Prompt :: The required output is the line with "Tracks - Calc: [491,222,707,418]" and each line that follows it to the end of the entries below, copied exactly and with nothing added.

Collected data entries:
== Segment start ==
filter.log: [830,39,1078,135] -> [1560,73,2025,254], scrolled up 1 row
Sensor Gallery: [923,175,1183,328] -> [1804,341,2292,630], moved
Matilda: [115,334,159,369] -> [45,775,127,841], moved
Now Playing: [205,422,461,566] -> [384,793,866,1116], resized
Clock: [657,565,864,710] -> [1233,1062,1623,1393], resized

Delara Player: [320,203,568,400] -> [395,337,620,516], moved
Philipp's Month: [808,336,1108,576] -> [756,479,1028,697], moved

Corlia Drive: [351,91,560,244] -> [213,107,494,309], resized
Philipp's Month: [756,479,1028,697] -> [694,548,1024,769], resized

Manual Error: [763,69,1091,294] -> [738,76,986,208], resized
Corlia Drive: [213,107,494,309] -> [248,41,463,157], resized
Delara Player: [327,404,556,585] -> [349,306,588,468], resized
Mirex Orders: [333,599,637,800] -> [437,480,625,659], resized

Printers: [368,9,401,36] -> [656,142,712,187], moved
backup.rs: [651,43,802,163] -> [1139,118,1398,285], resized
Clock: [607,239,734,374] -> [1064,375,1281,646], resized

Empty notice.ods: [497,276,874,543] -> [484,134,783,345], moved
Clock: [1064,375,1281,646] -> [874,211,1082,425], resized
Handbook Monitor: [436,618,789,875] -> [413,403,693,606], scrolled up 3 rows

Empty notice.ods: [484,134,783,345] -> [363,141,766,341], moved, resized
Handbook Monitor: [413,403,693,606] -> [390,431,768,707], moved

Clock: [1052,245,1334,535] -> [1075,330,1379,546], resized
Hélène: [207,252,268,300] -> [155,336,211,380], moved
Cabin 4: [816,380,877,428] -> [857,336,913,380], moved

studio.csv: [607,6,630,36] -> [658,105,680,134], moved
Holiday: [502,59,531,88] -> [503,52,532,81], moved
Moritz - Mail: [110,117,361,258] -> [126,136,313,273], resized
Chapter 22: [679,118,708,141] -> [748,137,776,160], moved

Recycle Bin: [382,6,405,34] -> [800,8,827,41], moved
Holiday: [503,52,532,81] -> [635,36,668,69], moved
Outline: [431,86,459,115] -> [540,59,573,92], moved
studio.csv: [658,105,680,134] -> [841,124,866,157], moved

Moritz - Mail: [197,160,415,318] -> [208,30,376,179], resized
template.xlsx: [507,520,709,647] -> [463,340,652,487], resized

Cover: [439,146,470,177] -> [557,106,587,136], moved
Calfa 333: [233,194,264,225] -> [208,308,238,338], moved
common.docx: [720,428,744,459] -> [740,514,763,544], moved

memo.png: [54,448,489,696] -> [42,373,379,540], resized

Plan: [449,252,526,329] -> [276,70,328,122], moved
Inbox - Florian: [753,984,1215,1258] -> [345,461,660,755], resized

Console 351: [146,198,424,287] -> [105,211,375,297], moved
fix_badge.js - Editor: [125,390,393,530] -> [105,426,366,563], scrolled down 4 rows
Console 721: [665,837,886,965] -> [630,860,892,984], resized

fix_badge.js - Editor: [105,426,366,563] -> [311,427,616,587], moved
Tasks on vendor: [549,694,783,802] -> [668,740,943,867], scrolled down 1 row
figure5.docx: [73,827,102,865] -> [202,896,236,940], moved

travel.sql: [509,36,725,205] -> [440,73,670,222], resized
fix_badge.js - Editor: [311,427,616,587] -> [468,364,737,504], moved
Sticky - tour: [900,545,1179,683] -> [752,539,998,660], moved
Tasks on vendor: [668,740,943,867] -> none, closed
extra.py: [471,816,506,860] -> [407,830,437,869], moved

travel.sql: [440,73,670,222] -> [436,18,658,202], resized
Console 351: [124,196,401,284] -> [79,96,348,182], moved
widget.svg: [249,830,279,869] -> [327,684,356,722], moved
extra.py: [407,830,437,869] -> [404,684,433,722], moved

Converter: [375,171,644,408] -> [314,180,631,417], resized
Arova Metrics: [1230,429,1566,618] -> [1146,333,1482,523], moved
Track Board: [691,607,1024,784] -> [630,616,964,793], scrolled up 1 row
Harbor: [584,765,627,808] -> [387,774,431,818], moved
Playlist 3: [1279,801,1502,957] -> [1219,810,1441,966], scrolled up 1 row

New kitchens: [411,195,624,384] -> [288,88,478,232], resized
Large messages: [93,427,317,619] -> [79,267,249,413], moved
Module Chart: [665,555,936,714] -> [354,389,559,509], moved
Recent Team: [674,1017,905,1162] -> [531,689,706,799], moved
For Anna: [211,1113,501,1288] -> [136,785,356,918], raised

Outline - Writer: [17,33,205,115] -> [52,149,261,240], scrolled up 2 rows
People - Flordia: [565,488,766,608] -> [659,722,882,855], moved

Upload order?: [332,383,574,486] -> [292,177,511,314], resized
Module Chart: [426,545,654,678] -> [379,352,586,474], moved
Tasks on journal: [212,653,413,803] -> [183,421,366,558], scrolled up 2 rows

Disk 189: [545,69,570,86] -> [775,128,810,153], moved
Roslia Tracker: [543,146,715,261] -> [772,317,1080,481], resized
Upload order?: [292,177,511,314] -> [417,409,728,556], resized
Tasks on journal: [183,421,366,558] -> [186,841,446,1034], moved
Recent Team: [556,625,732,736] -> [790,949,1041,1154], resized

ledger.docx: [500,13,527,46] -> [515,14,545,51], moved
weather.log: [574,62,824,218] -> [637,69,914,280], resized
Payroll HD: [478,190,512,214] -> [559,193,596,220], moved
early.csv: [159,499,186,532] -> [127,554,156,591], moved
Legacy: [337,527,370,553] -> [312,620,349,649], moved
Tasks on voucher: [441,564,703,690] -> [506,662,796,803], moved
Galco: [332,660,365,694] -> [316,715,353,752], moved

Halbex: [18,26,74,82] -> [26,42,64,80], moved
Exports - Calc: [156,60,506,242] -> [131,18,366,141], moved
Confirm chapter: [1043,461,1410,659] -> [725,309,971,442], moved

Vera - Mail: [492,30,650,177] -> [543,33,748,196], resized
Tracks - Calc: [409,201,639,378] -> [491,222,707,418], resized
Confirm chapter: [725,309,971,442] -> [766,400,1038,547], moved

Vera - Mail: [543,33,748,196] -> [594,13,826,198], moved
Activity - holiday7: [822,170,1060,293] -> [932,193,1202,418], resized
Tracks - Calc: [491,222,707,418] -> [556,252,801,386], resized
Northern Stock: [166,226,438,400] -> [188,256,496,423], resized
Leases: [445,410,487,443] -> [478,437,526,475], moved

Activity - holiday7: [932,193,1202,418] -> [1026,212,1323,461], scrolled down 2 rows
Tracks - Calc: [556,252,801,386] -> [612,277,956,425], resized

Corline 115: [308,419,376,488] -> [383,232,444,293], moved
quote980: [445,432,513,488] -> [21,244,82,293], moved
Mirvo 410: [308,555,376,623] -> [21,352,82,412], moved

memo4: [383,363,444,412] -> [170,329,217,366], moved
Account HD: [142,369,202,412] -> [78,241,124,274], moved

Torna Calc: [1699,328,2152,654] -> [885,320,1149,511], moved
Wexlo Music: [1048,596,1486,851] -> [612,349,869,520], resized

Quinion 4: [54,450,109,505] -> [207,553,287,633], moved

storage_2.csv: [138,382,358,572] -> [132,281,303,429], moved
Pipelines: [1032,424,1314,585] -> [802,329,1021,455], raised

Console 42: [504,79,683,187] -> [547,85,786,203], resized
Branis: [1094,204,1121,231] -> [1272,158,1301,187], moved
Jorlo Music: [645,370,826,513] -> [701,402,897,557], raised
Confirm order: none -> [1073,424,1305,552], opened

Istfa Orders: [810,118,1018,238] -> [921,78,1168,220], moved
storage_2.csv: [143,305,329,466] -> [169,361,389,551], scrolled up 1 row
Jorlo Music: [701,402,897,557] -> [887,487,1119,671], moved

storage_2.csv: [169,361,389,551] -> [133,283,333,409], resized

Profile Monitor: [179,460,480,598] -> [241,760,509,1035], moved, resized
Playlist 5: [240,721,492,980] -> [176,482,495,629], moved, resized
== Segment end ==
Response box ::
Tracks - Calc: [491,222,707,418] -> [556,252,801,386], resized
Northern Stock: [166,226,438,400] -> [188,256,496,423], resized
Leases: [445,410,487,443] -> [478,437,526,475], moved

Activity - holiday7: [932,193,1202,418] -> [1026,212,1323,461], scrolled down 2 rows
Tracks - Calc: [556,252,801,386] -> [612,277,956,425], resized

Corline 115: [308,419,376,488] -> [383,232,444,293], moved
quote980: [445,432,513,488] -> [21,244,82,293], moved
Mirvo 410: [308,555,376,623] -> [21,352,82,412], moved

memo4: [383,363,444,412] -> [170,329,217,366], moved
Account HD: [142,369,202,412] -> [78,241,124,274], moved

Torna Calc: [1699,328,2152,654] -> [885,320,1149,511], moved
Wexlo Music: [1048,596,1486,851] -> [612,349,869,520], resized

Quinion 4: [54,450,109,505] -> [207,553,287,633], moved

storage_2.csv: [138,382,358,572] -> [132,281,303,429], moved
Pipelines: [1032,424,1314,585] -> [802,329,1021,455], raised

Console 42: [504,79,683,187] -> [547,85,786,203], resized
Branis: [1094,204,1121,231] -> [1272,158,1301,187], moved
Jorlo Music: [645,370,826,513] -> [701,402,897,557], raised
Confirm order: none -> [1073,424,1305,552], opened

Istfa Orders: [810,118,1018,238] -> [921,78,1168,220], moved
storage_2.csv: [143,305,329,466] -> [169,361,389,551], scrolled up 1 row
Jorlo Music: [701,402,897,557] -> [887,487,1119,671], moved

storage_2.csv: [169,361,389,551] -> [133,283,333,409], resized

Profile Monitor: [179,460,480,598] -> [241,760,509,1035], moved, resized
Playlist 5: [240,721,492,980] -> [176,482,495,629], moved, resized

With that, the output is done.